**GOAL OF THE EXERCISE**
Only a number is expected: how many lines in the data below contain the word "DRIVER".

Start of DATASET CONTENT

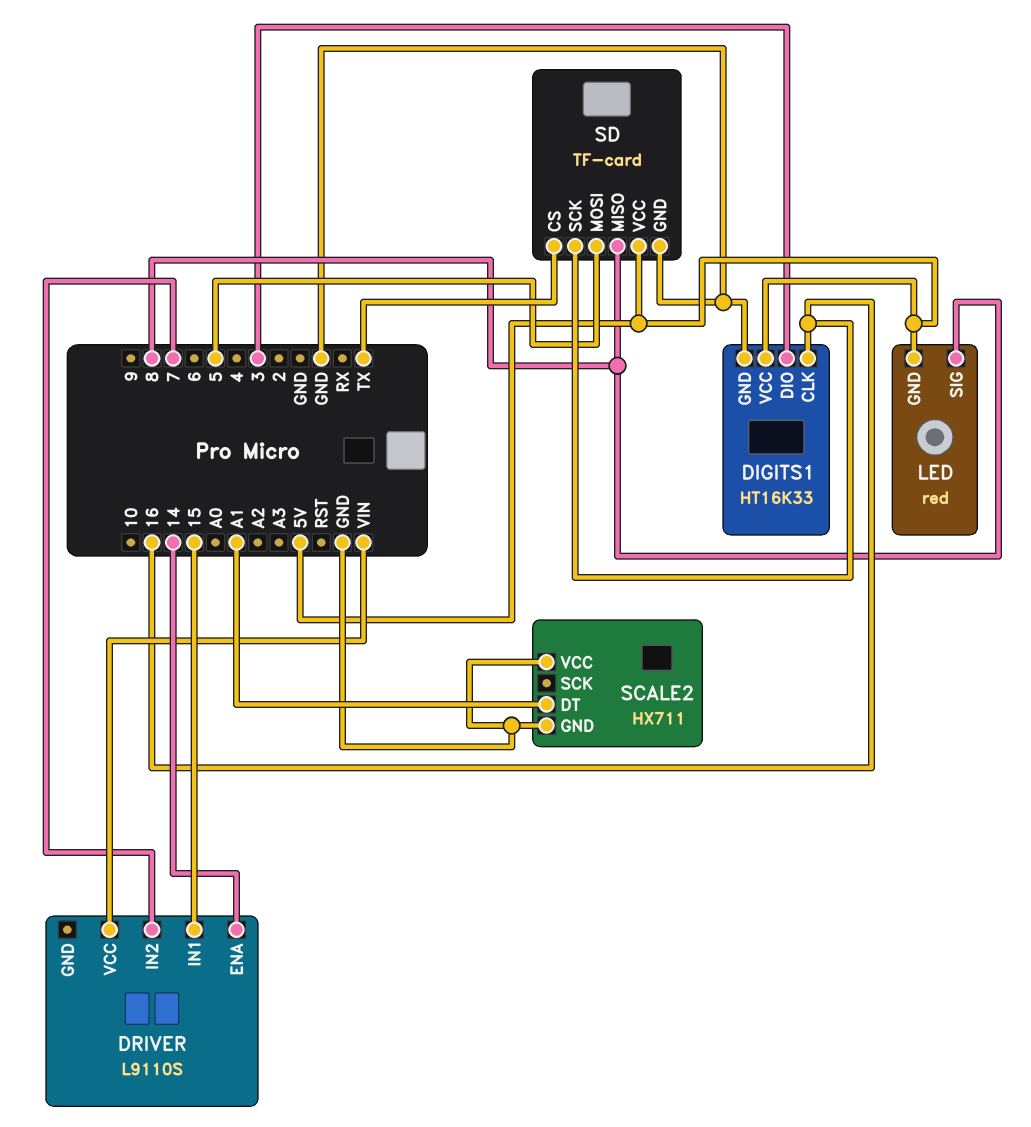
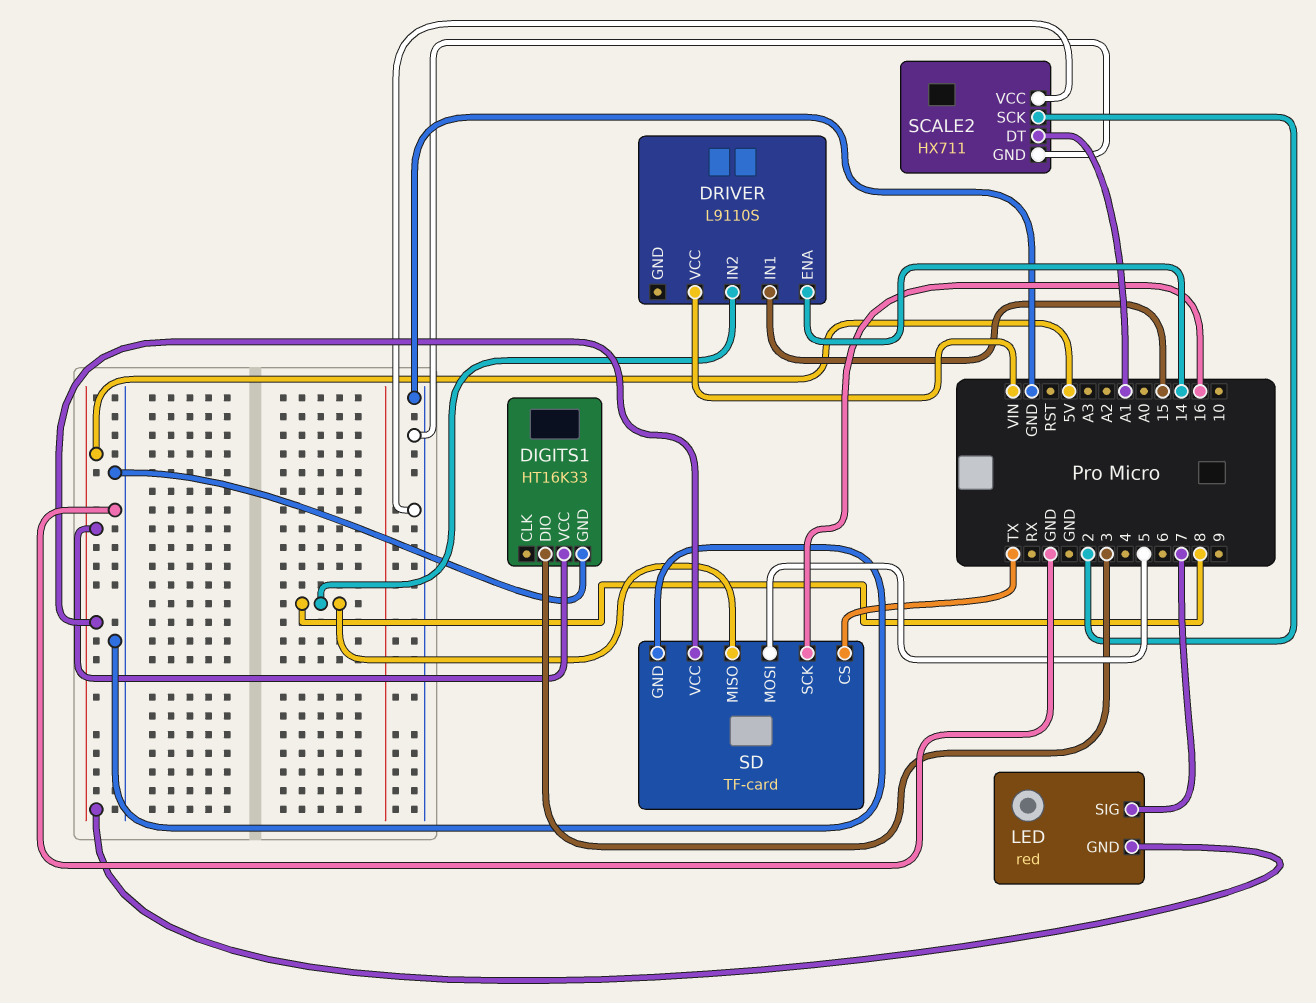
DIGITS1 pin CLK: 16 -> none
DRIVER pin IN2: 7 -> 8
LED pin SIG: 8 -> 7
SCALE2 pin SCK: none -> 2

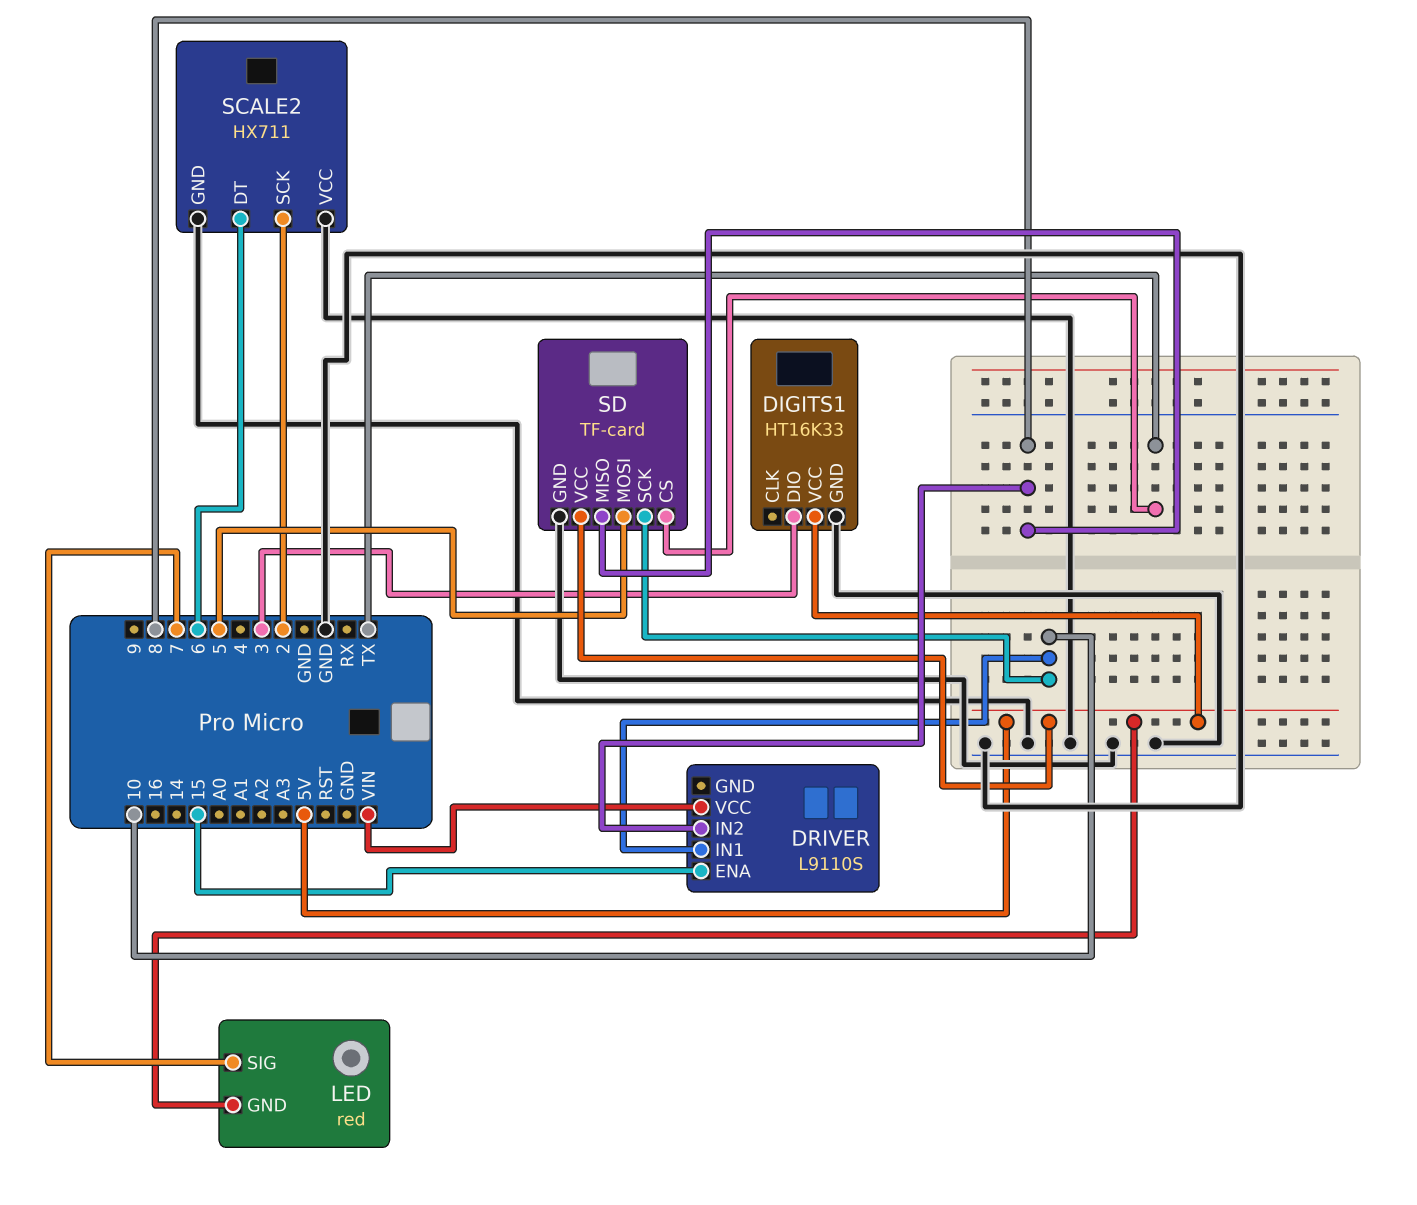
DRIVER pin ENA: 14 -> 15
DRIVER pin IN1: 15 -> 10
SCALE2 pin DT: A1 -> 6
SD pin SCK: 16 -> 10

End of DATASET CONTENT

**WRITTEN ANSWER**
3